— Task description —
From first line to last, retype the data exactly.

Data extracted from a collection

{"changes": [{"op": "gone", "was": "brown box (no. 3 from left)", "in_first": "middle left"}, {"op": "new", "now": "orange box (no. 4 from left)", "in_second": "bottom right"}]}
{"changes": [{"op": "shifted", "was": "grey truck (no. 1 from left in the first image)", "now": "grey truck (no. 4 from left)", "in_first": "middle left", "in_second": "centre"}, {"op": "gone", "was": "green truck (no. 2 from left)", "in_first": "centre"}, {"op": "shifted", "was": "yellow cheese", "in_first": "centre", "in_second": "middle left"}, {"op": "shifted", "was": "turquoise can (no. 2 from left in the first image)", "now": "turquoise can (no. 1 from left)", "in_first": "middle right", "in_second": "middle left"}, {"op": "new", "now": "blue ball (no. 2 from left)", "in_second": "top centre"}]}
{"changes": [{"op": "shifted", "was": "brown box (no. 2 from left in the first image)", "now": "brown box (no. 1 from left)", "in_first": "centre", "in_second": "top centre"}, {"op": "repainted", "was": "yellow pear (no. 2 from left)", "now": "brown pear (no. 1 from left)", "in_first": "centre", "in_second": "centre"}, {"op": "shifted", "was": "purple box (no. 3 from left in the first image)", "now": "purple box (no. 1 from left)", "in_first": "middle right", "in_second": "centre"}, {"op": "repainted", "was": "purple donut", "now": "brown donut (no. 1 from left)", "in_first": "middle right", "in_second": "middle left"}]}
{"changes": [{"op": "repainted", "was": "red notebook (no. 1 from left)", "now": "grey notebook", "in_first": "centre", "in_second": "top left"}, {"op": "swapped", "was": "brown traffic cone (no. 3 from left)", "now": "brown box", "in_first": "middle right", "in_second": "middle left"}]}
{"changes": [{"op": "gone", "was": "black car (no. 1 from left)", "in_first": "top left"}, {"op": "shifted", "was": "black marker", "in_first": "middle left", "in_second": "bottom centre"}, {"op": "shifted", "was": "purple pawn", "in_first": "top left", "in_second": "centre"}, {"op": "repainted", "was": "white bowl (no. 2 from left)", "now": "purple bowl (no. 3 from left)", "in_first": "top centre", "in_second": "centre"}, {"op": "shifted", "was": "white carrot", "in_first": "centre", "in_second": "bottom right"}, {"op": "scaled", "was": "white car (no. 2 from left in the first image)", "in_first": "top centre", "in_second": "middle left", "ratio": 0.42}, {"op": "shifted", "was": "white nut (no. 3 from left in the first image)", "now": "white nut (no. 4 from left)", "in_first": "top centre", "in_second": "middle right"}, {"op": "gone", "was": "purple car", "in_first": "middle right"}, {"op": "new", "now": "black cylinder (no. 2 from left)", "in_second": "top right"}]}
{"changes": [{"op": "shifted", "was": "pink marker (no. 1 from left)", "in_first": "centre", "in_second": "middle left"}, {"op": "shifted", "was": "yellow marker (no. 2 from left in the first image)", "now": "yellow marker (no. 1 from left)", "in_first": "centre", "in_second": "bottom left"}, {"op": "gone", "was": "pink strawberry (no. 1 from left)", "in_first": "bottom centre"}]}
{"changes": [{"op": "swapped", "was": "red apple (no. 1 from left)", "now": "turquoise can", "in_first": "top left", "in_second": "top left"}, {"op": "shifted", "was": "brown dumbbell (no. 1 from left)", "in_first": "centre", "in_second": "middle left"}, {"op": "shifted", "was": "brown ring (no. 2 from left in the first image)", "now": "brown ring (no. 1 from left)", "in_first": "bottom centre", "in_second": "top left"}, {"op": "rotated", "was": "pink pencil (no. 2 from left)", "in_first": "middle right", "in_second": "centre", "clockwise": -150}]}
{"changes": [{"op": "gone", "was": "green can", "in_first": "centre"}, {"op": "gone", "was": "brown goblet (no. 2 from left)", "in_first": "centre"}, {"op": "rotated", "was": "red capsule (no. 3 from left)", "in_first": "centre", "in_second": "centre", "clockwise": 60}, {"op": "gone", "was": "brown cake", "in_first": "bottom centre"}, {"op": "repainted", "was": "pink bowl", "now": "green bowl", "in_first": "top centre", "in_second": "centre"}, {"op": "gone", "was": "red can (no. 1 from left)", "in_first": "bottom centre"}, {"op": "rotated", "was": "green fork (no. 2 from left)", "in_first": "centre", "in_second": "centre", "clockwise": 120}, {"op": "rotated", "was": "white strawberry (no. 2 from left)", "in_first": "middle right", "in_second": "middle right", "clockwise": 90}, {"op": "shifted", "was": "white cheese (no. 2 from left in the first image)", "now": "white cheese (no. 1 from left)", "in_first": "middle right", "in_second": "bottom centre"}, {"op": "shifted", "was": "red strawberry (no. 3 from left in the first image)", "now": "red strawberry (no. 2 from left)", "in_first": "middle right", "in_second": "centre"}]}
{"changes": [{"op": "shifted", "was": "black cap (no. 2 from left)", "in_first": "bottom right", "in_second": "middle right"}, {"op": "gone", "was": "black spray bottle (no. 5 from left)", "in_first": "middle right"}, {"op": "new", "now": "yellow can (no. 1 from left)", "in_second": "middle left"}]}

— Result below —
{"changes": [{"op": "gone", "was": "brown box (no. 3 from left)", "in_first": "middle left"}, {"op": "new", "now": "orange box (no. 4 from left)", "in_second": "bottom right"}]}
{"changes": [{"op": "shifted", "was": "grey truck (no. 1 from left in the first image)", "now": "grey truck (no. 4 from left)", "in_first": "middle left", "in_second": "centre"}, {"op": "gone", "was": "green truck (no. 2 from left)", "in_first": "centre"}, {"op": "shifted", "was": "yellow cheese", "in_first": "centre", "in_second": "middle left"}, {"op": "shifted", "was": "turquoise can (no. 2 from left in the first image)", "now": "turquoise can (no. 1 from left)", "in_first": "middle right", "in_second": "middle left"}, {"op": "new", "now": "blue ball (no. 2 from left)", "in_second": "top centre"}]}
{"changes": [{"op": "shifted", "was": "brown box (no. 2 from left in the first image)", "now": "brown box (no. 1 from left)", "in_first": "centre", "in_second": "top centre"}, {"op": "repainted", "was": "yellow pear (no. 2 from left)", "now": "brown pear (no. 1 from left)", "in_first": "centre", "in_second": "centre"}, {"op": "shifted", "was": "purple box (no. 3 from left in the first image)", "now": "purple box (no. 1 from left)", "in_first": "middle right", "in_second": "centre"}, {"op": "repainted", "was": "purple donut", "now": "brown donut (no. 1 from left)", "in_first": "middle right", "in_second": "middle left"}]}
{"changes": [{"op": "repainted", "was": "red notebook (no. 1 from left)", "now": "grey notebook", "in_first": "centre", "in_second": "top left"}, {"op": "swapped", "was": "brown traffic cone (no. 3 from left)", "now": "brown box", "in_first": "middle right", "in_second": "middle left"}]}
{"changes": [{"op": "gone", "was": "black car (no. 1 from left)", "in_first": "top left"}, {"op": "shifted", "was": "black marker", "in_first": "middle left", "in_second": "bottom centre"}, {"op": "shifted", "was": "purple pawn", "in_first": "top left", "in_second": "centre"}, {"op": "repainted", "was": "white bowl (no. 2 from left)", "now": "purple bowl (no. 3 from left)", "in_first": "top centre", "in_second": "centre"}, {"op": "shifted", "was": "white carrot", "in_first": "centre", "in_second": "bottom right"}, {"op": "scaled", "was": "white car (no. 2 from left in the first image)", "in_first": "top centre", "in_second": "middle left", "ratio": 0.42}, {"op": "shifted", "was": "white nut (no. 3 from left in the first image)", "now": "white nut (no. 4 from left)", "in_first": "top centre", "in_second": "middle right"}, {"op": "gone", "was": "purple car", "in_first": "middle right"}, {"op": "new", "now": "black cylinder (no. 2 from left)", "in_second": "top right"}]}
{"changes": [{"op": "shifted", "was": "pink marker (no. 1 from left)", "in_first": "centre", "in_second": "middle left"}, {"op": "shifted", "was": "yellow marker (no. 2 from left in the first image)", "now": "yellow marker (no. 1 from left)", "in_first": "centre", "in_second": "bottom left"}, {"op": "gone", "was": "pink strawberry (no. 1 from left)", "in_first": "bottom centre"}]}
{"changes": [{"op": "swapped", "was": "red apple (no. 1 from left)", "now": "turquoise can", "in_first": "top left", "in_second": "top left"}, {"op": "shifted", "was": "brown dumbbell (no. 1 from left)", "in_first": "centre", "in_second": "middle left"}, {"op": "shifted", "was": "brown ring (no. 2 from left in the first image)", "now": "brown ring (no. 1 from left)", "in_first": "bottom centre", "in_second": "top left"}, {"op": "rotated", "was": "pink pencil (no. 2 from left)", "in_first": "middle right", "in_second": "centre", "clockwise": -150}]}
{"changes": [{"op": "gone", "was": "green can", "in_first": "centre"}, {"op": "gone", "was": "brown goblet (no. 2 from left)", "in_first": "centre"}, {"op": "rotated", "was": "red capsule (no. 3 from left)", "in_first": "centre", "in_second": "centre", "clockwise": 60}, {"op": "gone", "was": "brown cake", "in_first": "bottom centre"}, {"op": "repainted", "was": "pink bowl", "now": "green bowl", "in_first": "top centre", "in_second": "centre"}, {"op": "gone", "was": "red can (no. 1 from left)", "in_first": "bottom centre"}, {"op": "rotated", "was": "green fork (no. 2 from left)", "in_first": "centre", "in_second": "centre", "clockwise": 120}, {"op": "rotated", "was": "white strawberry (no. 2 from left)", "in_first": "middle right", "in_second": "middle right", "clockwise": 90}, {"op": "shifted", "was": "white cheese (no. 2 from left in the first image)", "now": "white cheese (no. 1 from left)", "in_first": "middle right", "in_second": "bottom centre"}, {"op": "shifted", "was": "red strawberry (no. 3 from left in the first image)", "now": "red strawberry (no. 2 from left)", "in_first": "middle right", "in_second": "centre"}]}
{"changes": [{"op": "shifted", "was": "black cap (no. 2 from left)", "in_first": "bottom right", "in_second": "middle right"}, {"op": "gone", "was": "black spray bottle (no. 5 from left)", "in_first": "middle right"}, {"op": "new", "now": "yellow can (no. 1 from left)", "in_second": "middle left"}]}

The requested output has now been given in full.